▶ **Problem to solve**: Going from the top of the data below, give again each line through the one containing "brown box [299,313,389,441]", both ends kept.

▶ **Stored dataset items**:
_ _ _

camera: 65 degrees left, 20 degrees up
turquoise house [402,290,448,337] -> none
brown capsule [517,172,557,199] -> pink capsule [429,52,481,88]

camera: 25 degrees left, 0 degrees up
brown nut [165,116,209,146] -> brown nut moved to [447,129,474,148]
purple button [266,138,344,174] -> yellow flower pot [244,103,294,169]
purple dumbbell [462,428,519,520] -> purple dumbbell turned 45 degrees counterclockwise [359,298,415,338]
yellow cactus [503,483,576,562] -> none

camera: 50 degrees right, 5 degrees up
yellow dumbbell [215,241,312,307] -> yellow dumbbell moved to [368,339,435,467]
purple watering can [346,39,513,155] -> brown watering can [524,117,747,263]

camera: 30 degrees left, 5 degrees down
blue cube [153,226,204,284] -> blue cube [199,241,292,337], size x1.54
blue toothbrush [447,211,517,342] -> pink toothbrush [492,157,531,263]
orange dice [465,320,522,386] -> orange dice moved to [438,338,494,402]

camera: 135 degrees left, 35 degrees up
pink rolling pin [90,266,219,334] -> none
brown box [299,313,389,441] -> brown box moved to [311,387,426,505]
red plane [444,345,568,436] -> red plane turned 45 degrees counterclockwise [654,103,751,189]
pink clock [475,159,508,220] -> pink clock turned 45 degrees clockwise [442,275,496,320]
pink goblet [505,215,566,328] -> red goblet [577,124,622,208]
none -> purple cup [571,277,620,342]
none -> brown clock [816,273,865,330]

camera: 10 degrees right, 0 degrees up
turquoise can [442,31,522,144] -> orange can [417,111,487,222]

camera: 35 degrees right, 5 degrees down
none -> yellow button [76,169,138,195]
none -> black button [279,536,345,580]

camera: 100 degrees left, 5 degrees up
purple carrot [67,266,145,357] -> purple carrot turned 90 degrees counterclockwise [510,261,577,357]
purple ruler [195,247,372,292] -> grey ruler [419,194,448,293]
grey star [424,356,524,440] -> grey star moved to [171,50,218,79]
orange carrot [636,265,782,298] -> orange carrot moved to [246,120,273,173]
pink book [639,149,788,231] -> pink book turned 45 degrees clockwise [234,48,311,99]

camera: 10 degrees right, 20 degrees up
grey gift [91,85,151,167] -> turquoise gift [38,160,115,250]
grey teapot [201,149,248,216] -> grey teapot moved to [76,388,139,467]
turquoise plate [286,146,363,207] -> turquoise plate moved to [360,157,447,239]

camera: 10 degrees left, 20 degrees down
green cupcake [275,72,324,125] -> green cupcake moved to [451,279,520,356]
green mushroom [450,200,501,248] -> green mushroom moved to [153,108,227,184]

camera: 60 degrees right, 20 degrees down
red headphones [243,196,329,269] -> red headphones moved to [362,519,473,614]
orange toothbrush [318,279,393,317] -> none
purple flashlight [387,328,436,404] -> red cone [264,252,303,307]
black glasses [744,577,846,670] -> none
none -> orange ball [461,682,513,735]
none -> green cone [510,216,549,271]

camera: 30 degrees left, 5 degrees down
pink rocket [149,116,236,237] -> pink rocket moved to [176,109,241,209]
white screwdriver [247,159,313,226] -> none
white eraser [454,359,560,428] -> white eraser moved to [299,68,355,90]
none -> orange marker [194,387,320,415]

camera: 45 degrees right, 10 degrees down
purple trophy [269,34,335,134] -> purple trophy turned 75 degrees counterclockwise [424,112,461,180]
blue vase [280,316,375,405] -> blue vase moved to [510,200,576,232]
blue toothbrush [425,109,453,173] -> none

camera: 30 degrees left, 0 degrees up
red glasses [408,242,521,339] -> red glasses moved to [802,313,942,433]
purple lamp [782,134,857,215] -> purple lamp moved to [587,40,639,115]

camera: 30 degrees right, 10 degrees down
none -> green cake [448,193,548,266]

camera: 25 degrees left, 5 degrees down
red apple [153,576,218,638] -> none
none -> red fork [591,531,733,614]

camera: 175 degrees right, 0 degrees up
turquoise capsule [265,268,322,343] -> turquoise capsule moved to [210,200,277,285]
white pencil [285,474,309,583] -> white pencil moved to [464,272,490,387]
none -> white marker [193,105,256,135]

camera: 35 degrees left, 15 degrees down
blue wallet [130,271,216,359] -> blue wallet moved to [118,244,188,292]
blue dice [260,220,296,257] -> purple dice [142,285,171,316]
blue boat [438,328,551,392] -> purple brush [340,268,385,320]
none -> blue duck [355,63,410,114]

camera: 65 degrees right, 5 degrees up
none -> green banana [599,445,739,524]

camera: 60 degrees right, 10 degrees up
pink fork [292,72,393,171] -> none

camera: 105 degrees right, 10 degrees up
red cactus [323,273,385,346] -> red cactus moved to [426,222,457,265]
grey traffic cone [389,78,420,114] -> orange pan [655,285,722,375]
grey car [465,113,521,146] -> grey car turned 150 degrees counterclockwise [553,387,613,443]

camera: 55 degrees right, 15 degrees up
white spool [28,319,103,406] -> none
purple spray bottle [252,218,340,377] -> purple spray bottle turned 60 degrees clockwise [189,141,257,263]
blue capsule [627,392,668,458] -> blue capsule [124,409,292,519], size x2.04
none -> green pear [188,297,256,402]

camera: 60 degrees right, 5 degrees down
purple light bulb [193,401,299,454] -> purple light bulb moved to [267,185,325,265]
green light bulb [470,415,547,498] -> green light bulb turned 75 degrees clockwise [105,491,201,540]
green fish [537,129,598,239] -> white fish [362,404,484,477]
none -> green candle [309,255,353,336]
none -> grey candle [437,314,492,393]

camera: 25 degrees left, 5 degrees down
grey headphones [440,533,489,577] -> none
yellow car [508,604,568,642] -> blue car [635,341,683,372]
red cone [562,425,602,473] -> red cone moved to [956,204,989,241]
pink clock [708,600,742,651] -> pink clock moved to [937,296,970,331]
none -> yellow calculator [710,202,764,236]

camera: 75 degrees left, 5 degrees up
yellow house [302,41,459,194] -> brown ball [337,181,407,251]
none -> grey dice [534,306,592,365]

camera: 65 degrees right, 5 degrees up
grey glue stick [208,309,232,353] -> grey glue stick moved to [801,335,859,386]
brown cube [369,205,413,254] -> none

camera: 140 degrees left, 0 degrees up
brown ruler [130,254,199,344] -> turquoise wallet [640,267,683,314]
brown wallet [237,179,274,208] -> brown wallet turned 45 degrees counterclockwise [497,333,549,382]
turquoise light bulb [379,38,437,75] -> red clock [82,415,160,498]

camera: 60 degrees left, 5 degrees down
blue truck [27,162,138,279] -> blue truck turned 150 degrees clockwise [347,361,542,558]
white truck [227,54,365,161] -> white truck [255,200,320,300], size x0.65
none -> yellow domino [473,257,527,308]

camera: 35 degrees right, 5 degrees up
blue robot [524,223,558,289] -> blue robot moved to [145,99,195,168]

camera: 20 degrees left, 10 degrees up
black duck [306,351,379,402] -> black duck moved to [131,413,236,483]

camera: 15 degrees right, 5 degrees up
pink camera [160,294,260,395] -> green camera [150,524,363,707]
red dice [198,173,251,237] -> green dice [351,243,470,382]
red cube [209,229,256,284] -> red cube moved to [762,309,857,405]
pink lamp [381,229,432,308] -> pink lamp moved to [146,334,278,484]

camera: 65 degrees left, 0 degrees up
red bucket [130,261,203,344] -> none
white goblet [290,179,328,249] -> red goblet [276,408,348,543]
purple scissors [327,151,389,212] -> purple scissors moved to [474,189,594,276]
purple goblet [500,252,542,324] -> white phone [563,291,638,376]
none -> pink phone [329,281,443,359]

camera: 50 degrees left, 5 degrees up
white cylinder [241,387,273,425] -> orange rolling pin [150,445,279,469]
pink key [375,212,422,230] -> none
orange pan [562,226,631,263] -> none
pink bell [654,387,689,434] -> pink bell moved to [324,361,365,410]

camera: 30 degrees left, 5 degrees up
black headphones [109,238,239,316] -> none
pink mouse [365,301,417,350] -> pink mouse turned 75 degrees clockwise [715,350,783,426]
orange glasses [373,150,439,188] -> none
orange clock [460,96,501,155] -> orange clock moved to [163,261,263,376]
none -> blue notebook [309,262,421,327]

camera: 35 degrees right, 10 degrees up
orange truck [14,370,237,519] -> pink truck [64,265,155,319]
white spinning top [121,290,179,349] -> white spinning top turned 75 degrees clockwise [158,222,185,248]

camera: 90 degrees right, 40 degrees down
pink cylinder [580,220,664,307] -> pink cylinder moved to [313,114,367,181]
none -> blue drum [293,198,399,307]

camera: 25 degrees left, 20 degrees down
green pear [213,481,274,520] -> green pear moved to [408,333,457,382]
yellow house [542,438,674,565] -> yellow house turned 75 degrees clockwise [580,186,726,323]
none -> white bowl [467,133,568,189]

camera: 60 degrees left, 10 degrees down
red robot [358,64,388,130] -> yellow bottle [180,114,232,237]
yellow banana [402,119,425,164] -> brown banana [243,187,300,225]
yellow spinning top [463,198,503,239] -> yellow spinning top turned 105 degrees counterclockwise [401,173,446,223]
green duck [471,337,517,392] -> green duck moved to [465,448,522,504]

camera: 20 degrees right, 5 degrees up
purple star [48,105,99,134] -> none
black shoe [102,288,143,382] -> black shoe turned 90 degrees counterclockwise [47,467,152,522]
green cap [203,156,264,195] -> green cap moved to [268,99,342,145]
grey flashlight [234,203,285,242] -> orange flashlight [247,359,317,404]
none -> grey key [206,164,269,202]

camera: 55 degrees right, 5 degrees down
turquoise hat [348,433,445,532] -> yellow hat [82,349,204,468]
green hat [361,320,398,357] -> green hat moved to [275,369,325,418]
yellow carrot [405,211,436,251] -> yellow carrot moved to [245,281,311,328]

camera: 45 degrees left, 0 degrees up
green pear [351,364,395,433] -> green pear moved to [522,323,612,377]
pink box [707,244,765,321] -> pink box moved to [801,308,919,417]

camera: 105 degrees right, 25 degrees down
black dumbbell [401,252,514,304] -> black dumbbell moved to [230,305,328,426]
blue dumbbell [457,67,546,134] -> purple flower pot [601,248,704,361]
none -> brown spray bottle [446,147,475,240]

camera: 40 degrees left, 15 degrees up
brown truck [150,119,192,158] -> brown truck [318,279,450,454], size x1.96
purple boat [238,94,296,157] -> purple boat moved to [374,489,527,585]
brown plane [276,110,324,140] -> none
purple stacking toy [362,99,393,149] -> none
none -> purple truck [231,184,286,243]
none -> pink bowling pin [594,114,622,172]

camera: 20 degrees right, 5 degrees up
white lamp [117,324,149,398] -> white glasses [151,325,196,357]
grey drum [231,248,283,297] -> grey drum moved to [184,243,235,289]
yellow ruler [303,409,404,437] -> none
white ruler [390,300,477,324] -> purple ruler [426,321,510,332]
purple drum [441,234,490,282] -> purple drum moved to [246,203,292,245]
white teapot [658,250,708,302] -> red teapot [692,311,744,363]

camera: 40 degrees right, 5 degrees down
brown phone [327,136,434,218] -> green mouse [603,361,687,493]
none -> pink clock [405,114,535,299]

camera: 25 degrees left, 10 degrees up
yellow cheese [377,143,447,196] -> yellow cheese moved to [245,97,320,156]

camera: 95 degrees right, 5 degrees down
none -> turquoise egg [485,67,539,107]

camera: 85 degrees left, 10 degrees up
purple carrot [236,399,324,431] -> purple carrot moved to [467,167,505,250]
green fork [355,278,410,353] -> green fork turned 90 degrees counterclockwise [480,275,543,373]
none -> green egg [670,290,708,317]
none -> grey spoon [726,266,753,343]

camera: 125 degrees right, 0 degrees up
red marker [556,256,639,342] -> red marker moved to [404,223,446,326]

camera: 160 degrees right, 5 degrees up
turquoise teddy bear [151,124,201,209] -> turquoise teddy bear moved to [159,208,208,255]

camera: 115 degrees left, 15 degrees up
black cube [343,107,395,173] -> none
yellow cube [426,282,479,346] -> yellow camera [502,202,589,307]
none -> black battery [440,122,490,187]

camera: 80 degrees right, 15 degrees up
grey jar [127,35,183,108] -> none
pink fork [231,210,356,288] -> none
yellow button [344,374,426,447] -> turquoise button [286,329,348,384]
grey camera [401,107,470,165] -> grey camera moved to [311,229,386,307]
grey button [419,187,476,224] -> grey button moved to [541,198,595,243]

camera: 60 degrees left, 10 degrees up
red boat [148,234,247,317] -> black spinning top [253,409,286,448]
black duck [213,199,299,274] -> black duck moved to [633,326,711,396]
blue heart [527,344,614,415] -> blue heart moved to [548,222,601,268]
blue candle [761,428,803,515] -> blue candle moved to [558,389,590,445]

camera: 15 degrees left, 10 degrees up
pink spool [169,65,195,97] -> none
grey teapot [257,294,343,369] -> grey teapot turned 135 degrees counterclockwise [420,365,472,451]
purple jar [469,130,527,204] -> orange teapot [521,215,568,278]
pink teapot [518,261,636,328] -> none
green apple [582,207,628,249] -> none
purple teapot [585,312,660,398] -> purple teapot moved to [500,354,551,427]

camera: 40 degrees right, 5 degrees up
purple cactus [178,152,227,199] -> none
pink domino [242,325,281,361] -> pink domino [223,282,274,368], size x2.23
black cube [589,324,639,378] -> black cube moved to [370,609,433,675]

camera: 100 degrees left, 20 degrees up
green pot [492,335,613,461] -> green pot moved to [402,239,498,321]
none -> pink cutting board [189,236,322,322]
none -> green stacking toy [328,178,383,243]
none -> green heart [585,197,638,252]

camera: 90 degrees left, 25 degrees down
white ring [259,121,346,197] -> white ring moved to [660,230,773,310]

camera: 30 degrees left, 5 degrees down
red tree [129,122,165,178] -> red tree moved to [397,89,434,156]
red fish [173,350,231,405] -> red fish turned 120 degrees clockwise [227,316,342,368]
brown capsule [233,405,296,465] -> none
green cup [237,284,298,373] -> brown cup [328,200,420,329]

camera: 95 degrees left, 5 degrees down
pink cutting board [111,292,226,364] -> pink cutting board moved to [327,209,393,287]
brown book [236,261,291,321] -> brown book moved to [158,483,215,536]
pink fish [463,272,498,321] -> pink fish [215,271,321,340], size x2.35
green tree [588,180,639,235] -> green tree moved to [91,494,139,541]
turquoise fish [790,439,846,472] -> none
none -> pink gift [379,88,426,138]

_ _ _

▶ **Exercise solution**:
camera: 65 degrees left, 20 degrees up
turquoise house [402,290,448,337] -> none
brown capsule [517,172,557,199] -> pink capsule [429,52,481,88]

camera: 25 degrees left, 0 degrees up
brown nut [165,116,209,146] -> brown nut moved to [447,129,474,148]
purple button [266,138,344,174] -> yellow flower pot [244,103,294,169]
purple dumbbell [462,428,519,520] -> purple dumbbell turned 45 degrees counterclockwise [359,298,415,338]
yellow cactus [503,483,576,562] -> none

camera: 50 degrees right, 5 degrees up
yellow dumbbell [215,241,312,307] -> yellow dumbbell moved to [368,339,435,467]
purple watering can [346,39,513,155] -> brown watering can [524,117,747,263]

camera: 30 degrees left, 5 degrees down
blue cube [153,226,204,284] -> blue cube [199,241,292,337], size x1.54
blue toothbrush [447,211,517,342] -> pink toothbrush [492,157,531,263]
orange dice [465,320,522,386] -> orange dice moved to [438,338,494,402]

camera: 135 degrees left, 35 degrees up
pink rolling pin [90,266,219,334] -> none
brown box [299,313,389,441] -> brown box moved to [311,387,426,505]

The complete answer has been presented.